# WORK TASK:
The lines from the one containing "none -> purple 1x3 plate [365,113,478,234]" through the final line of the listing below are what the answer must repeat, exactly and only, leaving pictures out.

# RECORDS PROVIDED:
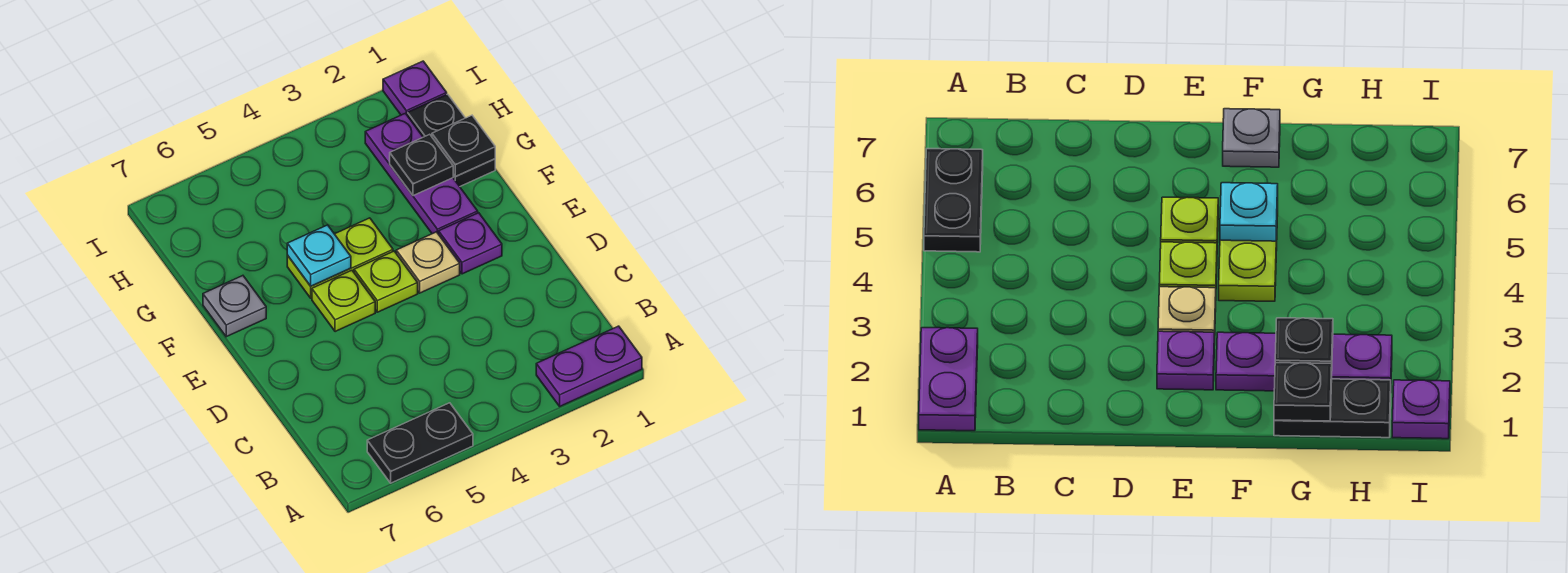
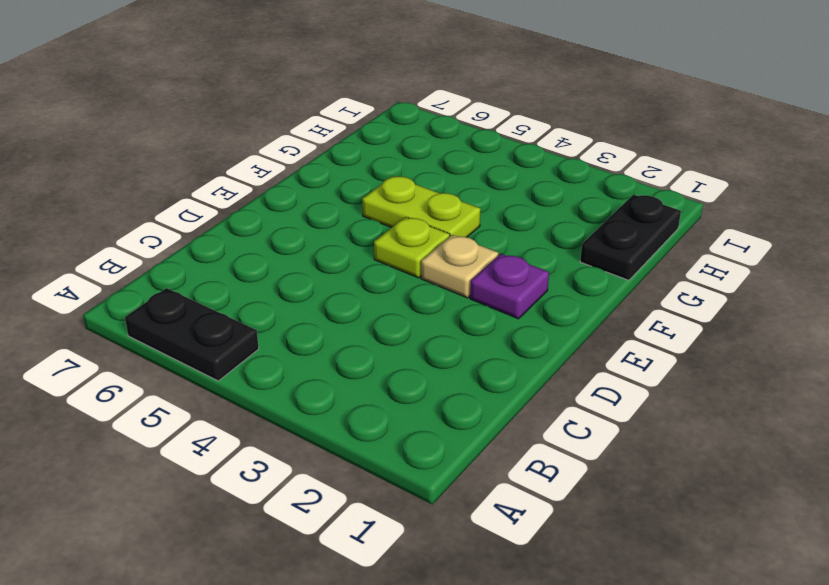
none -> purple 1x2 plate [536,326,642,406]
none -> lime 1x1 plate [312,270,375,332]
none -> purple 1x3 plate [365,113,478,234]

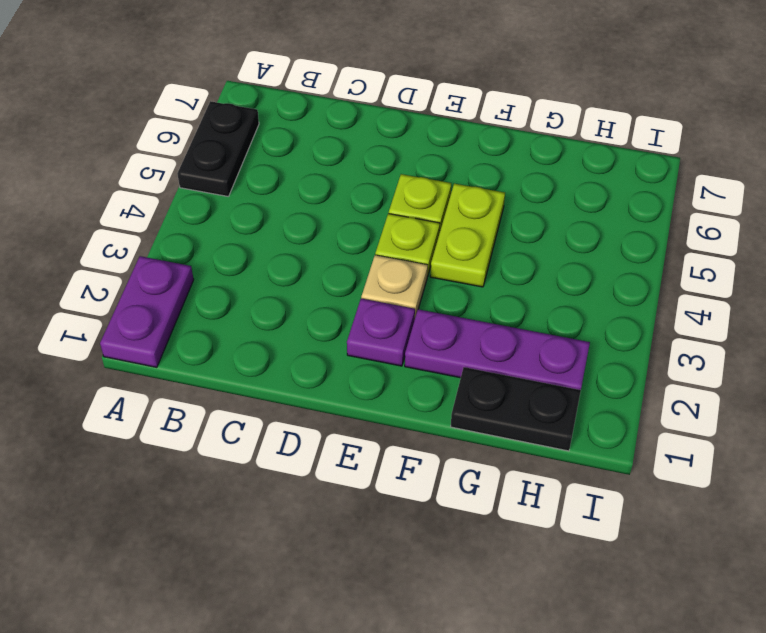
none -> grey 1x1 plate [203,276,266,337]
none -> purple 1x1 plate [383,61,447,116]
none -> cyan 1x1 plate [287,225,351,286]

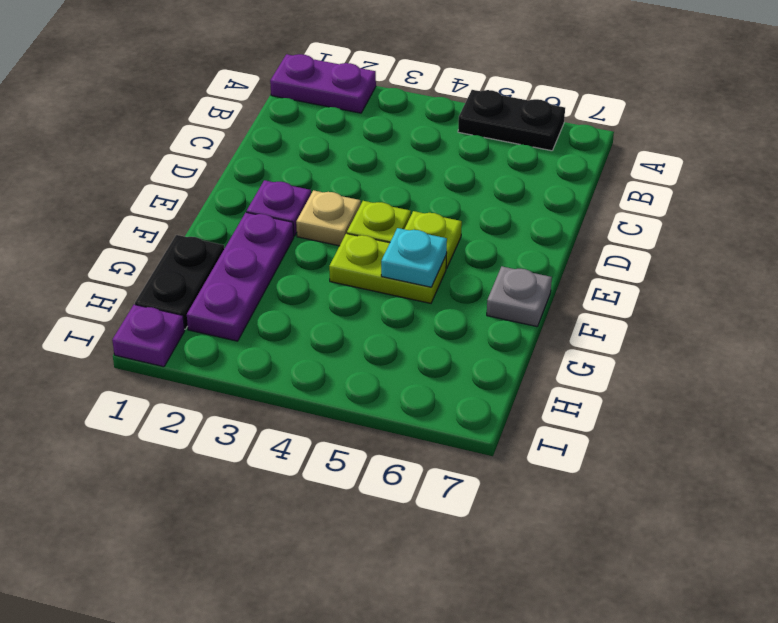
none -> black 1x1 plate [432,115,495,177]
none -> black 1x1 plate [390,134,453,196]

# ANSWER BOX:
none -> purple 1x3 plate [365,113,478,234]

none -> grey 1x1 plate [203,276,266,337]
none -> purple 1x1 plate [383,61,447,116]
none -> cyan 1x1 plate [287,225,351,286]

none -> black 1x1 plate [432,115,495,177]
none -> black 1x1 plate [390,134,453,196]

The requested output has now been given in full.